» **EXERCISE DIRECTIONS**
For the string "boat", work out how many lines of the data contain it and give that number with nothing added.

» **GIVEN DATA**
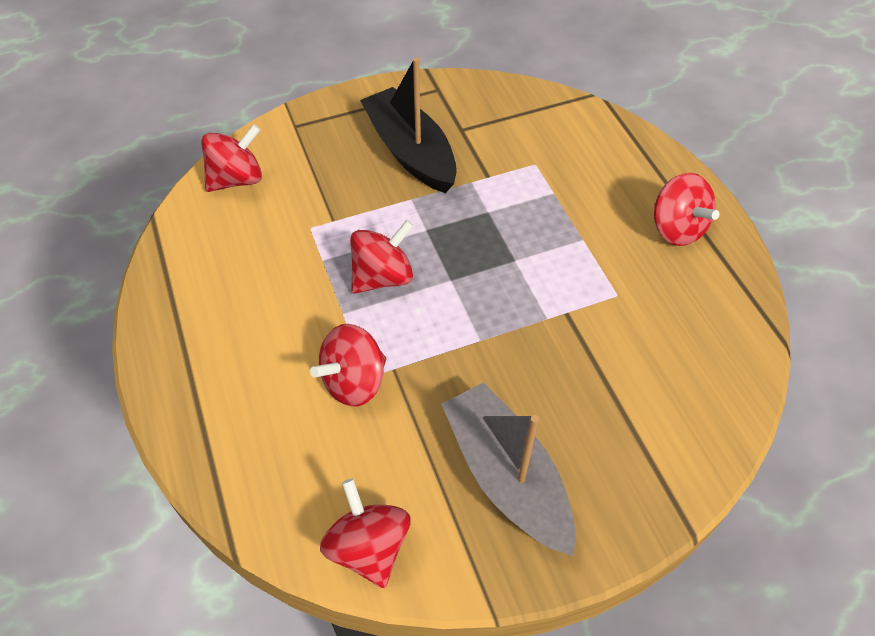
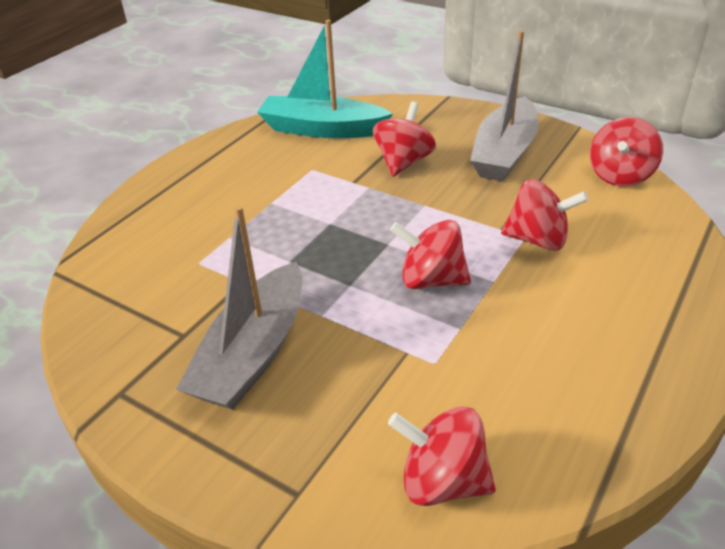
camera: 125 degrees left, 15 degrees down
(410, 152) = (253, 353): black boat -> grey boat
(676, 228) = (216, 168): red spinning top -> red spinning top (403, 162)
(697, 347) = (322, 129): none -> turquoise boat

» **RESULT FOR THIS EXERCISE**
2